§ THE DATA:
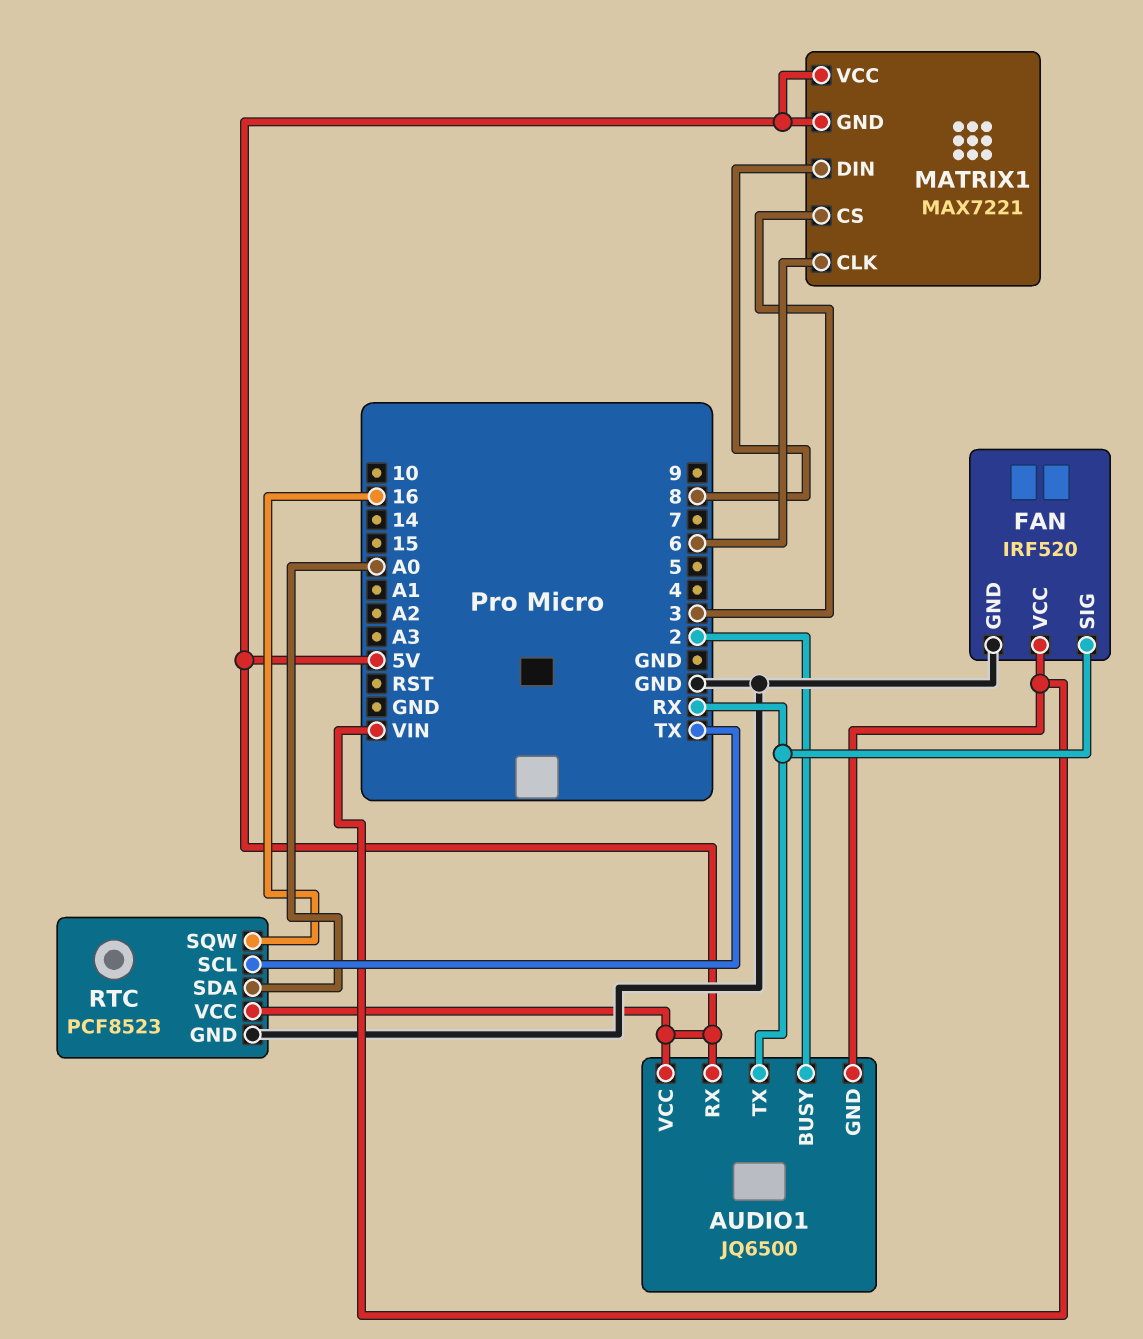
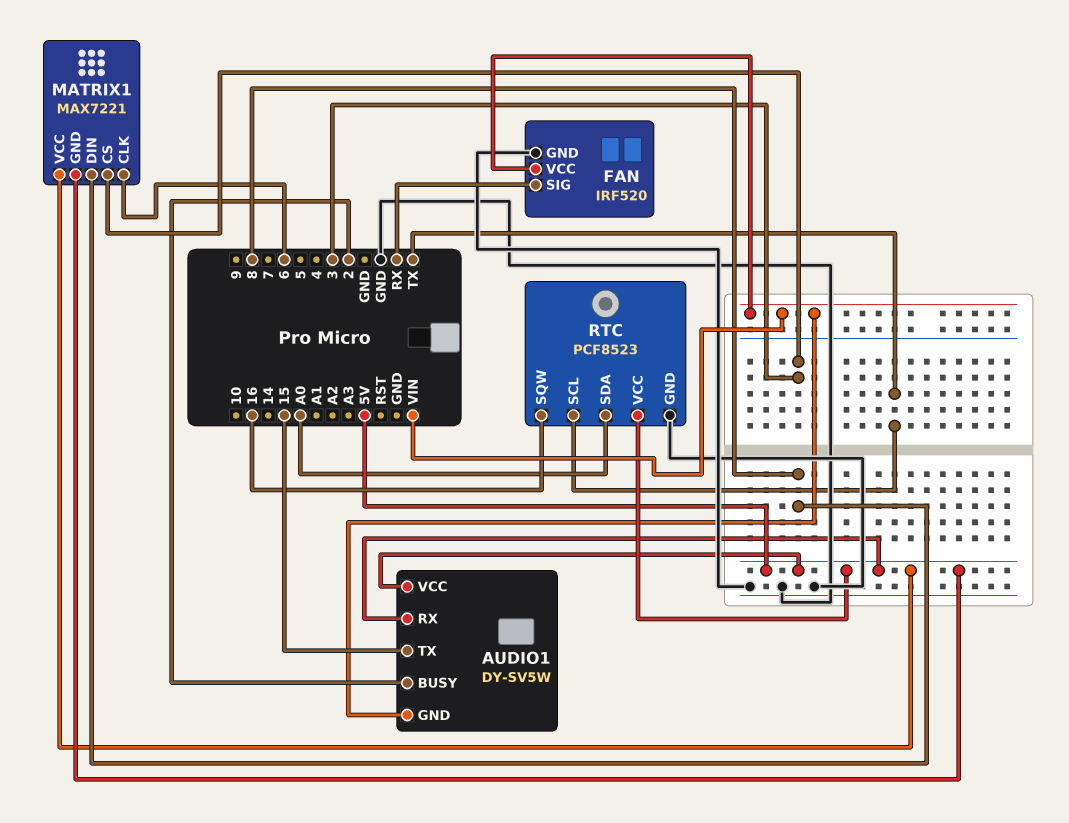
AUDIO1: JQ6500 -> DY-SV5W
AUDIO1 pin TX: RX -> 15

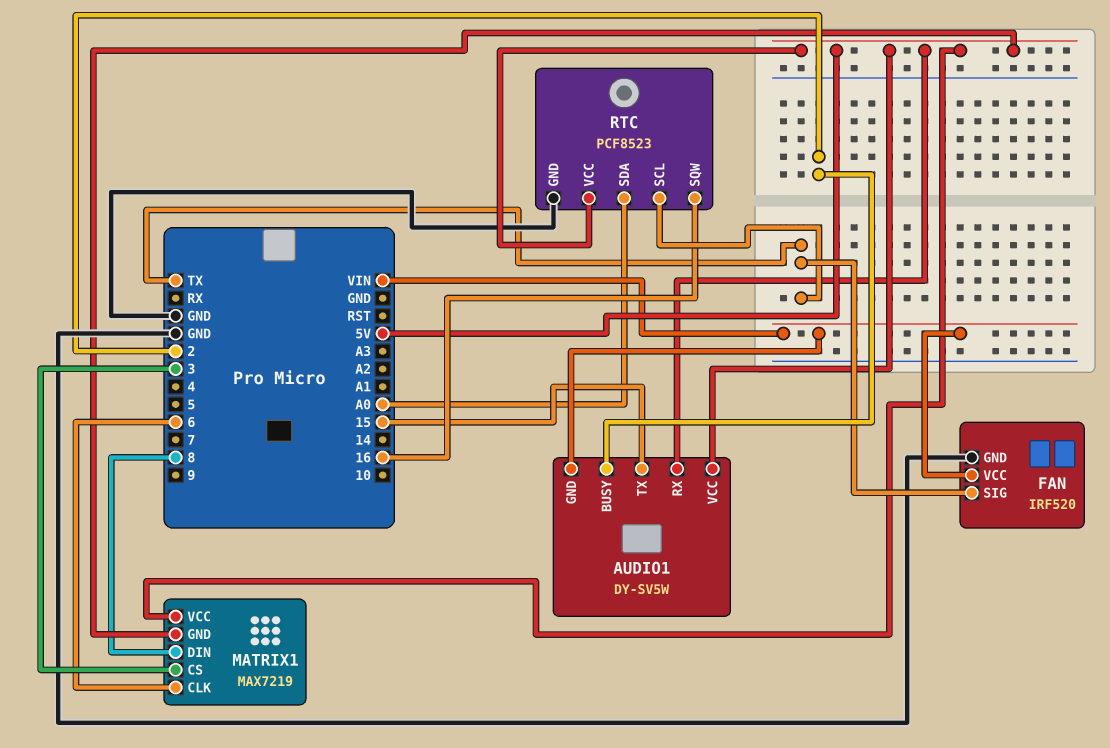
FAN pin SIG: RX -> TX
MATRIX1: MAX7221 -> MAX7219

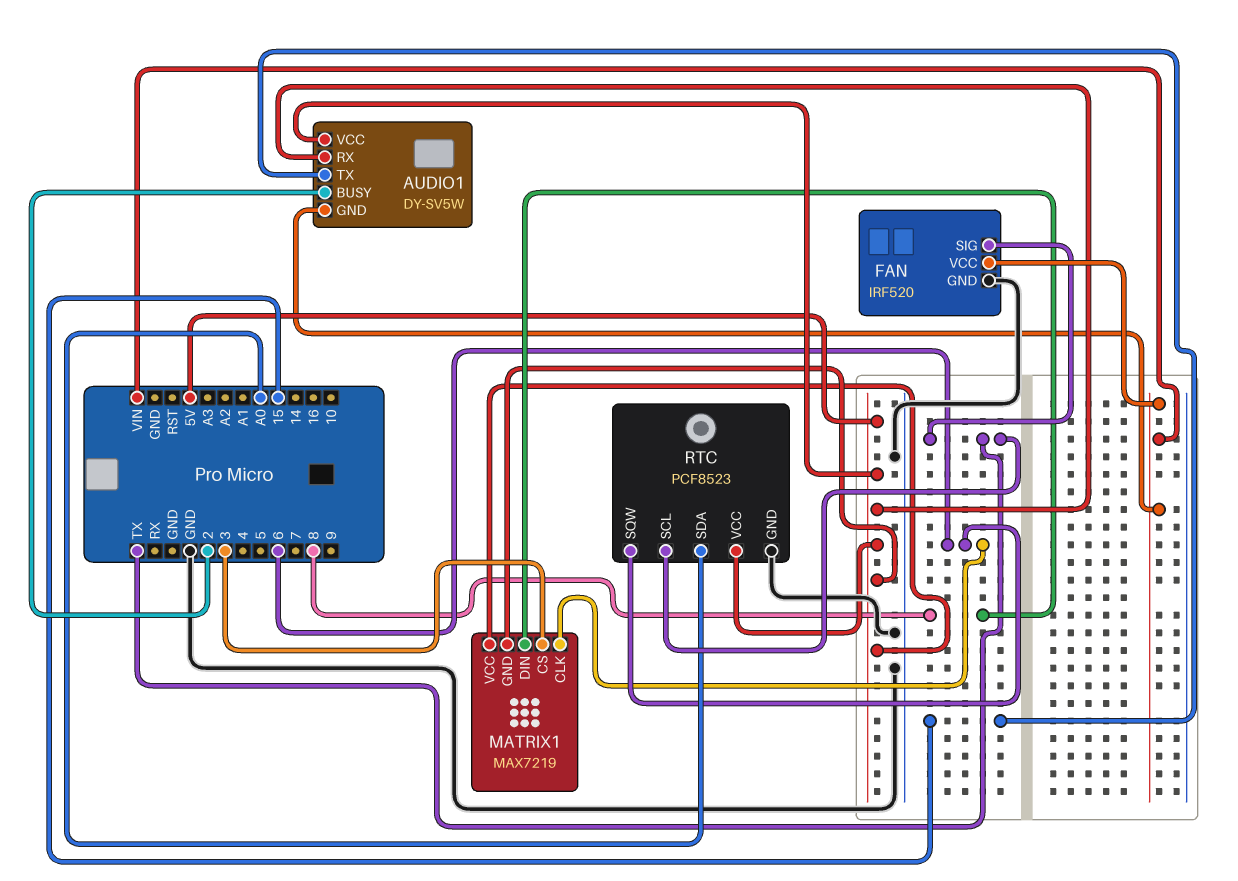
RTC pin SQW: 16 -> 6

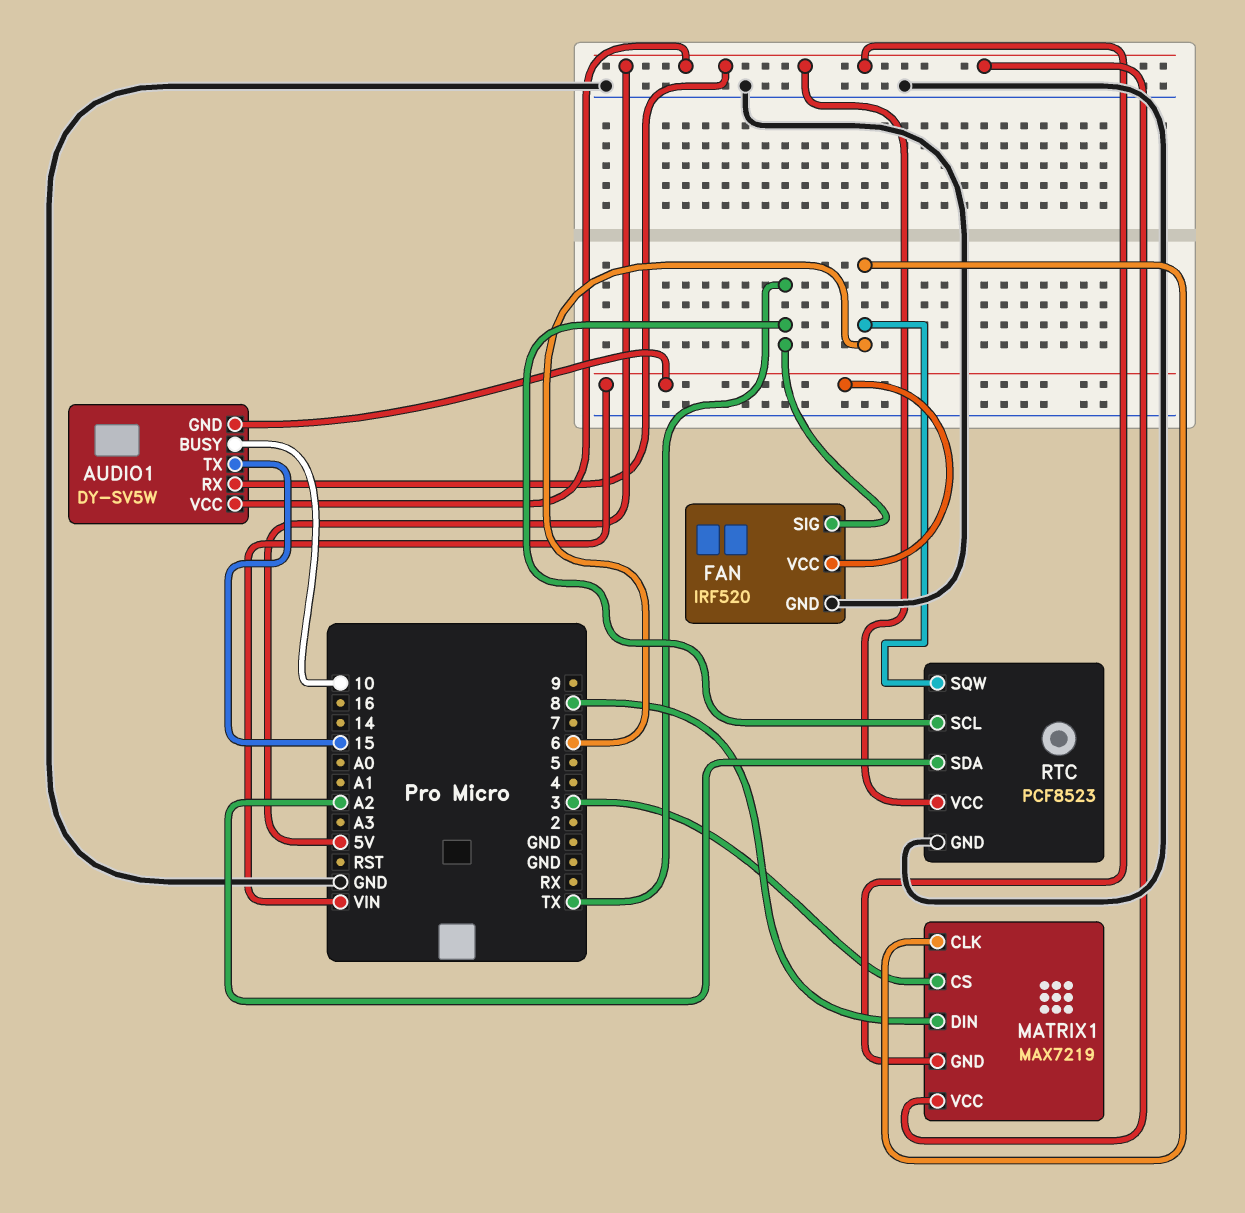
AUDIO1 pin BUSY: 2 -> 10
RTC pin SDA: A0 -> A2

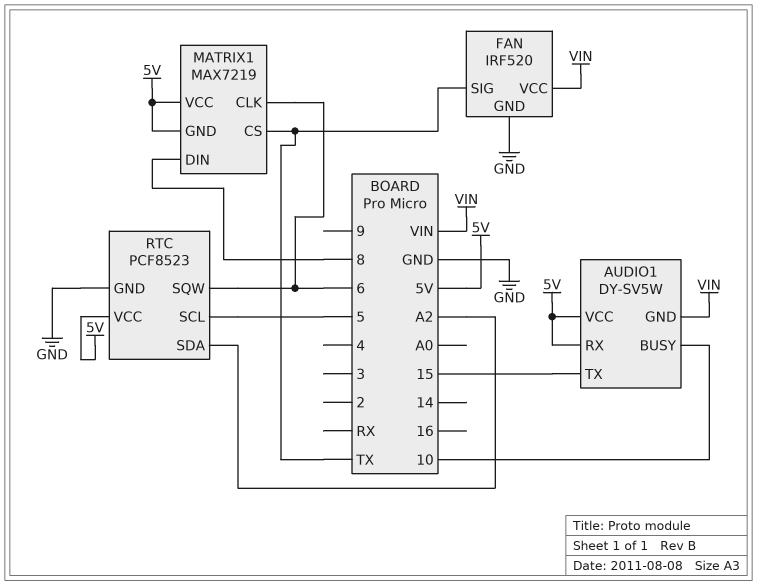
MATRIX1 pin CS: 3 -> TX
RTC pin SCL: TX -> 5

§ YOUR ASSIGNMENT:
Output each record above exactly as it stands, excluding all pictures.

§ SOLUTION TO THIS PROBLEM:
AUDIO1: JQ6500 -> DY-SV5W
AUDIO1 pin TX: RX -> 15

FAN pin SIG: RX -> TX
MATRIX1: MAX7221 -> MAX7219

RTC pin SQW: 16 -> 6

AUDIO1 pin BUSY: 2 -> 10
RTC pin SDA: A0 -> A2

MATRIX1 pin CS: 3 -> TX
RTC pin SCL: TX -> 5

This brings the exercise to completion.